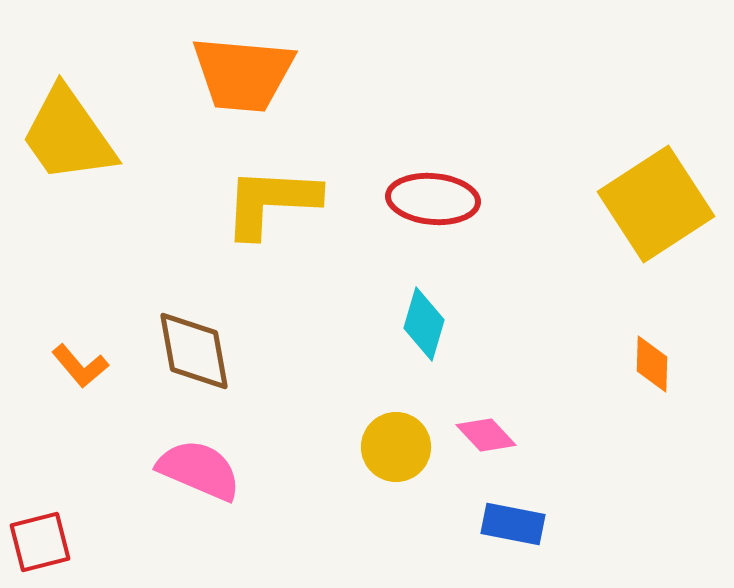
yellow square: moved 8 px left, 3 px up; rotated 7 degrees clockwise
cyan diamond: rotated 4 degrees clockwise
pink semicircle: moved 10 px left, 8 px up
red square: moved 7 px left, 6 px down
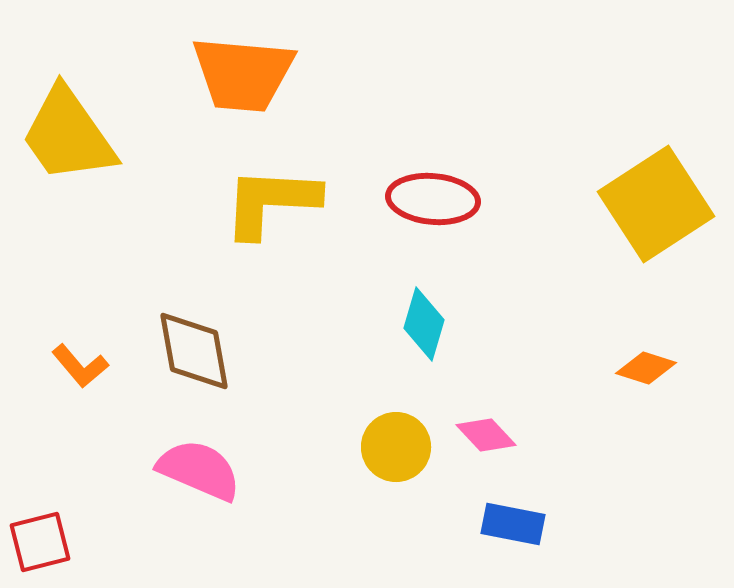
orange diamond: moved 6 px left, 4 px down; rotated 74 degrees counterclockwise
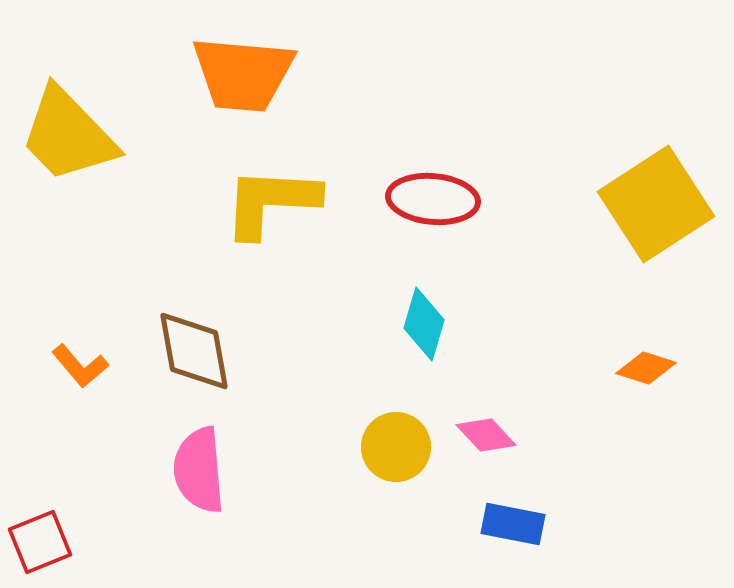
yellow trapezoid: rotated 9 degrees counterclockwise
pink semicircle: rotated 118 degrees counterclockwise
red square: rotated 8 degrees counterclockwise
-*-
What the exercise asks: Reproduce every line of the entries above word for word, omitting the pictures.

The completed task:
yellow square: moved 8 px left, 3 px up; rotated 7 degrees clockwise
cyan diamond: rotated 4 degrees clockwise
pink semicircle: moved 10 px left, 8 px up
red square: moved 7 px left, 6 px down
orange diamond: moved 6 px left, 4 px down; rotated 74 degrees counterclockwise
yellow trapezoid: rotated 9 degrees counterclockwise
pink semicircle: rotated 118 degrees counterclockwise
red square: rotated 8 degrees counterclockwise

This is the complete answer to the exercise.